**WHAT TO PRODUCE:**
Rewrite the entries below as a single numbered list, skipping any blank lines and leaving out the pictures.
***
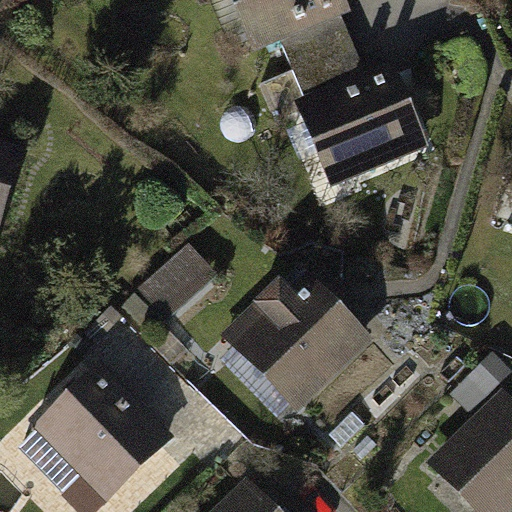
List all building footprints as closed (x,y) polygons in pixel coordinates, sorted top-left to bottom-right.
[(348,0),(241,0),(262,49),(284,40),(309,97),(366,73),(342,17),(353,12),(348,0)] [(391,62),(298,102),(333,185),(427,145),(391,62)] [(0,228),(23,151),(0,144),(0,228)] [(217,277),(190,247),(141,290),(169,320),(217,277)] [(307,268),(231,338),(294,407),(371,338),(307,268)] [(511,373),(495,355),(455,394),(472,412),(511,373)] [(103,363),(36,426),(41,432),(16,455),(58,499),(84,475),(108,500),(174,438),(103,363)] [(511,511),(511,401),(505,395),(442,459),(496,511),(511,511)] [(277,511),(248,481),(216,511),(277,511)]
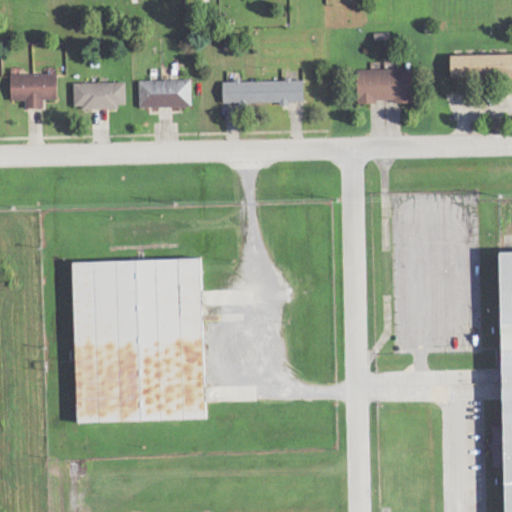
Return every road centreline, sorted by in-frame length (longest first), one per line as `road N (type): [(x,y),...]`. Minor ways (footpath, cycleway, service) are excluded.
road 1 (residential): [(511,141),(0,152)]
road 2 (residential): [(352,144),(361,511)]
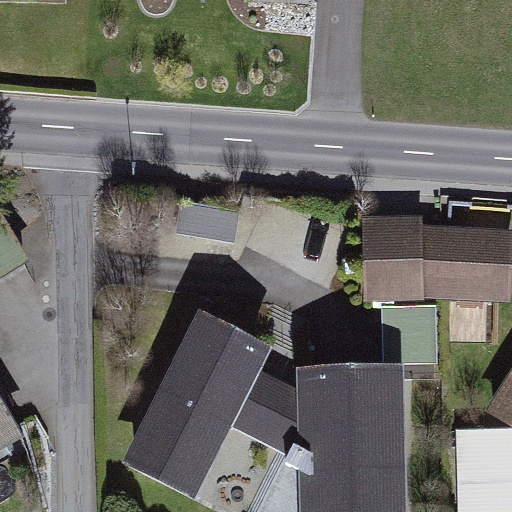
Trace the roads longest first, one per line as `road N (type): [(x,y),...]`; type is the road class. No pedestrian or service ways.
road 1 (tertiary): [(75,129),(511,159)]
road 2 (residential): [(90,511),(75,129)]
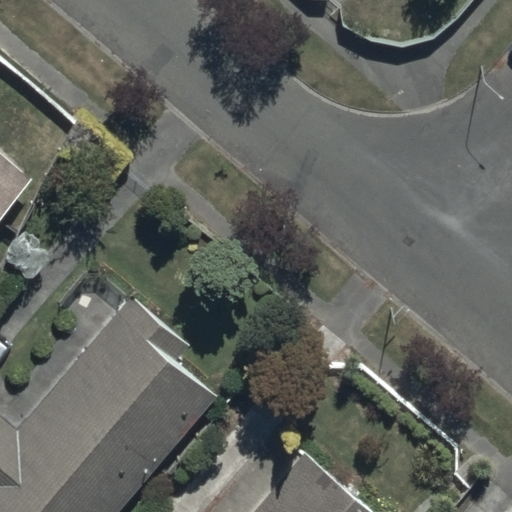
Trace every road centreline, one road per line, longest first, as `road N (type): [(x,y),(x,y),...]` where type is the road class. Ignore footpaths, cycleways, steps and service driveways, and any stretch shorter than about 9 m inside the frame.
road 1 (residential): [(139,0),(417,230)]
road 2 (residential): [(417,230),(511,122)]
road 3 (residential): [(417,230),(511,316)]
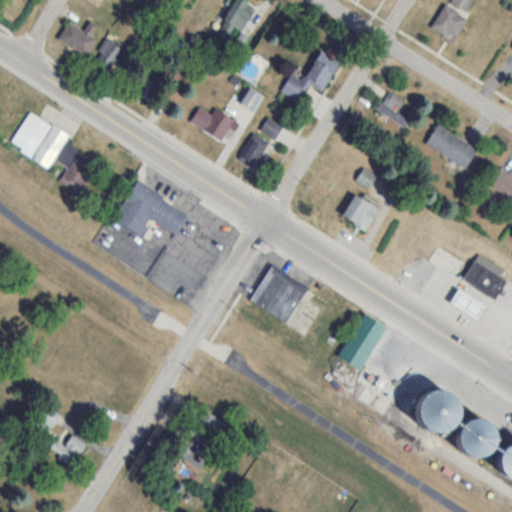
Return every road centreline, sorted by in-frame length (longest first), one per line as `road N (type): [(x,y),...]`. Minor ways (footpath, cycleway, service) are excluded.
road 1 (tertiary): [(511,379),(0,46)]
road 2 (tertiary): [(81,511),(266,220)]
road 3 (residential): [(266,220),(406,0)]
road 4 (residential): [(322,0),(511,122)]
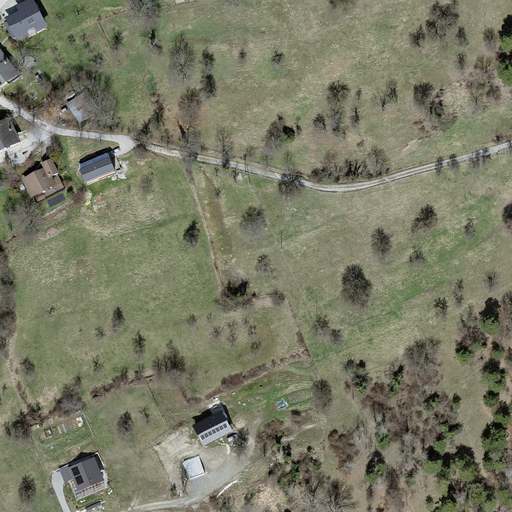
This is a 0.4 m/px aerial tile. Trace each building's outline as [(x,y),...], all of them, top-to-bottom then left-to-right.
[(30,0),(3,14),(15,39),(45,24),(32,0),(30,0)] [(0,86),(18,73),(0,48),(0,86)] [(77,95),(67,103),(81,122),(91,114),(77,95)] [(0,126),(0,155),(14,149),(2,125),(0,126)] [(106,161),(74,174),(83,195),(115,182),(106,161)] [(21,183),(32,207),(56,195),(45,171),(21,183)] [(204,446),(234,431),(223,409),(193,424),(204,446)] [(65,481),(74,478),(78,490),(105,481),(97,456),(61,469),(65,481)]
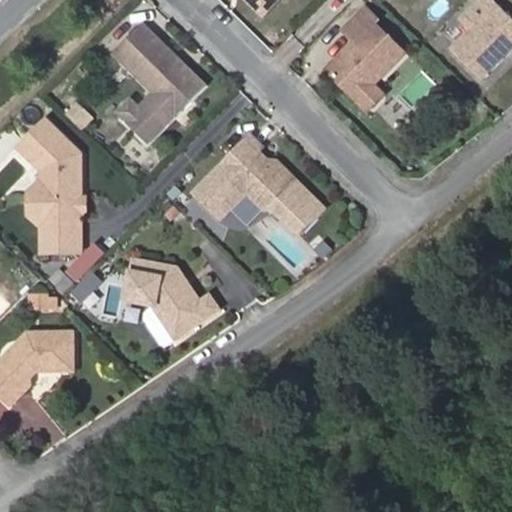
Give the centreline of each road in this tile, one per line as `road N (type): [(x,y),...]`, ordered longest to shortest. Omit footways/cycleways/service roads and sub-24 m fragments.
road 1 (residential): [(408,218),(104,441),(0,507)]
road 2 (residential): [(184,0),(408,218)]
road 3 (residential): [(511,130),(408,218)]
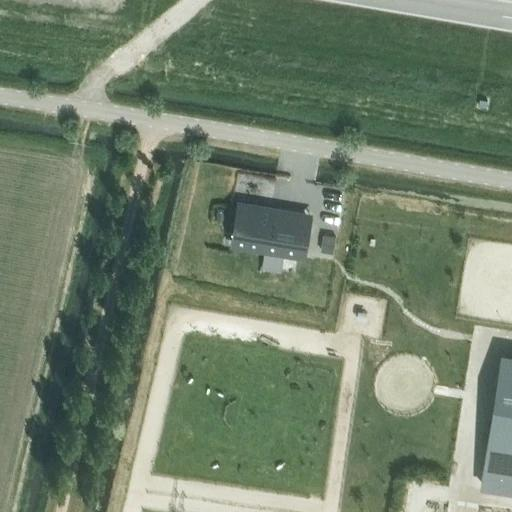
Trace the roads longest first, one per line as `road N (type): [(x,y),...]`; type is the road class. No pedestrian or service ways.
***
**EXPECTED ANSWER:**
1. List all building footprints as closed (x,y) polygons in pixel coordinates, sorted top-left to bottom-right.
2. [(348,0),(241,0),(262,49),(284,40),(309,97),(366,73),(342,17),(353,12),(348,0)] [(391,62),(298,102),(333,185),(427,145),(391,62)] [(0,228),(23,151),(0,144),(0,228)] [(217,277),(190,247),(141,290),(169,320),(217,277)] [(307,268),(231,338),(294,407),(371,338),(307,268)] [(511,373),(495,355),(455,394),(472,412),(511,373)] [(103,363),(36,426),(41,432),(16,455),(58,499),(84,475),(108,500),(174,438),(103,363)] [(511,511),(511,401),(505,395),(442,459),(496,511),(511,511)] [(277,511),(248,481),(216,511),(277,511)]
3. Return every road centreline, sorted by in-frame length (longest first), one per line as `road N (type): [(x,y),...]`. Minor ways (footpath, cycleway, service) are excluded.
4. road 1 (residential): [(511,141),(0,152)]
5. road 2 (residential): [(352,144),(361,511)]
6. Trace the roads longest first, one per line as `road N (type): [(x,y),...]`; type is the road class. No pedestrian or service ways.
7. road 1 (tertiary): [(75,129),(511,159)]
8. road 2 (residential): [(90,511),(75,129)]
9. Trace every road centreline, one road per line, longest first, as `road N (type): [(x,y),(x,y),...]` where type is the road class. Ignore footpaths, cycleways, steps and service driveways, and any stretch shorter than about 9 m inside the frame.
10. road 1 (residential): [(139,0),(417,230)]
11. road 2 (residential): [(417,230),(511,122)]
12. road 3 (residential): [(417,230),(511,316)]
13. Return every road centreline, sorted by in-frame length (longest first), one per line as `road N (type): [(x,y),...]`. Minor ways (footpath, cycleway, service) are excluded.
14. road 1 (tertiary): [(511,379),(0,46)]
15. road 2 (tertiary): [(81,511),(266,220)]
16. road 3 (residential): [(266,220),(406,0)]
17. road 4 (residential): [(322,0),(511,122)]
18. This is a 0.4 m/px aerial tile. Trace each building's outline as [(x,y),...], all of them, top-to-bottom then left-to-right.
19. [(30,0),(3,14),(15,39),(45,24),(32,0),(30,0)] [(0,86),(18,73),(0,48),(0,86)] [(77,95),(67,103),(81,122),(91,114),(77,95)] [(0,126),(0,155),(14,149),(2,125),(0,126)] [(106,161),(74,174),(83,195),(115,182),(106,161)] [(21,183),(32,207),(56,195),(45,171),(21,183)] [(204,446),(234,431),(223,409),(193,424),(204,446)] [(65,481),(74,478),(78,490),(105,481),(97,456),(61,469),(65,481)]
20. Give the centreline of each road in this tile, one per line as `road N (type): [(x,y),...]`, ordered longest to shortest. Omit footways/cycleways/service roads and sub-24 m fragments.
21. road 1 (residential): [(408,218),(104,441),(0,507)]
22. road 2 (residential): [(184,0),(408,218)]
23. road 3 (residential): [(511,130),(408,218)]
24. Trace the roads longest first, one per line as `road N (type): [(x,y),...]`; type is the road class. No pedestrian or service ways.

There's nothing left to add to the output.